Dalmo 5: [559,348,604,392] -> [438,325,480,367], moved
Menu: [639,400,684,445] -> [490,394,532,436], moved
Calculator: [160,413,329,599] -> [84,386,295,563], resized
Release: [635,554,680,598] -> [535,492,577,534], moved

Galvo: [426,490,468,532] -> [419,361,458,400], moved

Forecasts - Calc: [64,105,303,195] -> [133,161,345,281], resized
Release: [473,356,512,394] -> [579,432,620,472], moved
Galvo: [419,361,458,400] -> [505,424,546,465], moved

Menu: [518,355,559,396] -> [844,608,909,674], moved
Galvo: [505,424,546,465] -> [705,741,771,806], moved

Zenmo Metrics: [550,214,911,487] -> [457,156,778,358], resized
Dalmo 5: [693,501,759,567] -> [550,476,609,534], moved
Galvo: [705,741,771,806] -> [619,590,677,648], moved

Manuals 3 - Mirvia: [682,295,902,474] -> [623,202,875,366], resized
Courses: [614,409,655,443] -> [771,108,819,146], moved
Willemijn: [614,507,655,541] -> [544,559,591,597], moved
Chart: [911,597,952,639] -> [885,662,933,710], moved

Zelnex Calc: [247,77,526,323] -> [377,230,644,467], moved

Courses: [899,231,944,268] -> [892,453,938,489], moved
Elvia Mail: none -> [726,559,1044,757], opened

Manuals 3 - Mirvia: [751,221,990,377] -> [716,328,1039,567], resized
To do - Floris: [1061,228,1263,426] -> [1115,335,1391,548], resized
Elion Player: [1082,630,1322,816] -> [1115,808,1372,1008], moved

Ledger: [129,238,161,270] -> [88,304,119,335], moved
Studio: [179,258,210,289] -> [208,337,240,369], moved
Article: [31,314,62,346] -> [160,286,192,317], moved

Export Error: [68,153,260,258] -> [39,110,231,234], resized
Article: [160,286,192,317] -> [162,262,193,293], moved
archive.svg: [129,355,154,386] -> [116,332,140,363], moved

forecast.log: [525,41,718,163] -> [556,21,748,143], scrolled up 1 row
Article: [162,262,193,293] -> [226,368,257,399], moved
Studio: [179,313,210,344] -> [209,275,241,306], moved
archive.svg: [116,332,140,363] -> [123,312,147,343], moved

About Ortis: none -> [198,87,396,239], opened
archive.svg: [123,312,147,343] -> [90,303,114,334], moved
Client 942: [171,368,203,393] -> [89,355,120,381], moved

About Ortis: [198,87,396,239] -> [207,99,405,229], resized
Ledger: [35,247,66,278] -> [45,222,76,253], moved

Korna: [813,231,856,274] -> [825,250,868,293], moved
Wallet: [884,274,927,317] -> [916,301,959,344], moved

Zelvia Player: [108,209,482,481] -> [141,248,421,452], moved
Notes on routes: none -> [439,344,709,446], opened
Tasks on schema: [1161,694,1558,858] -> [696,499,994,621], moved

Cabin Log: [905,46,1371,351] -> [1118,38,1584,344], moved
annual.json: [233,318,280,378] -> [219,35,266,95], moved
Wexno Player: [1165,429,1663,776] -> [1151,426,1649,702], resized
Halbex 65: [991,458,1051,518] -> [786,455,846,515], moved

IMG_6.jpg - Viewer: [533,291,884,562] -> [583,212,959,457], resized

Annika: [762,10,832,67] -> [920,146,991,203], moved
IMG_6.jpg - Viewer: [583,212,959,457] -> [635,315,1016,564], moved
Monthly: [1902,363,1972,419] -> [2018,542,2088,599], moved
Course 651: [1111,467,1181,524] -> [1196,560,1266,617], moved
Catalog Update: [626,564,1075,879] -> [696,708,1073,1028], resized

[Problem to solve]: From the data above, output only the lines between the line containing "Galvo: [426,490,468,532] ->" and the line containing "Dalmo 5: [693,501,759,567]", inclusive, exactly as written.

[Solved problem]:
Galvo: [426,490,468,532] -> [419,361,458,400], moved

Forecasts - Calc: [64,105,303,195] -> [133,161,345,281], resized
Release: [473,356,512,394] -> [579,432,620,472], moved
Galvo: [419,361,458,400] -> [505,424,546,465], moved

Menu: [518,355,559,396] -> [844,608,909,674], moved
Galvo: [505,424,546,465] -> [705,741,771,806], moved

Zenmo Metrics: [550,214,911,487] -> [457,156,778,358], resized
Dalmo 5: [693,501,759,567] -> [550,476,609,534], moved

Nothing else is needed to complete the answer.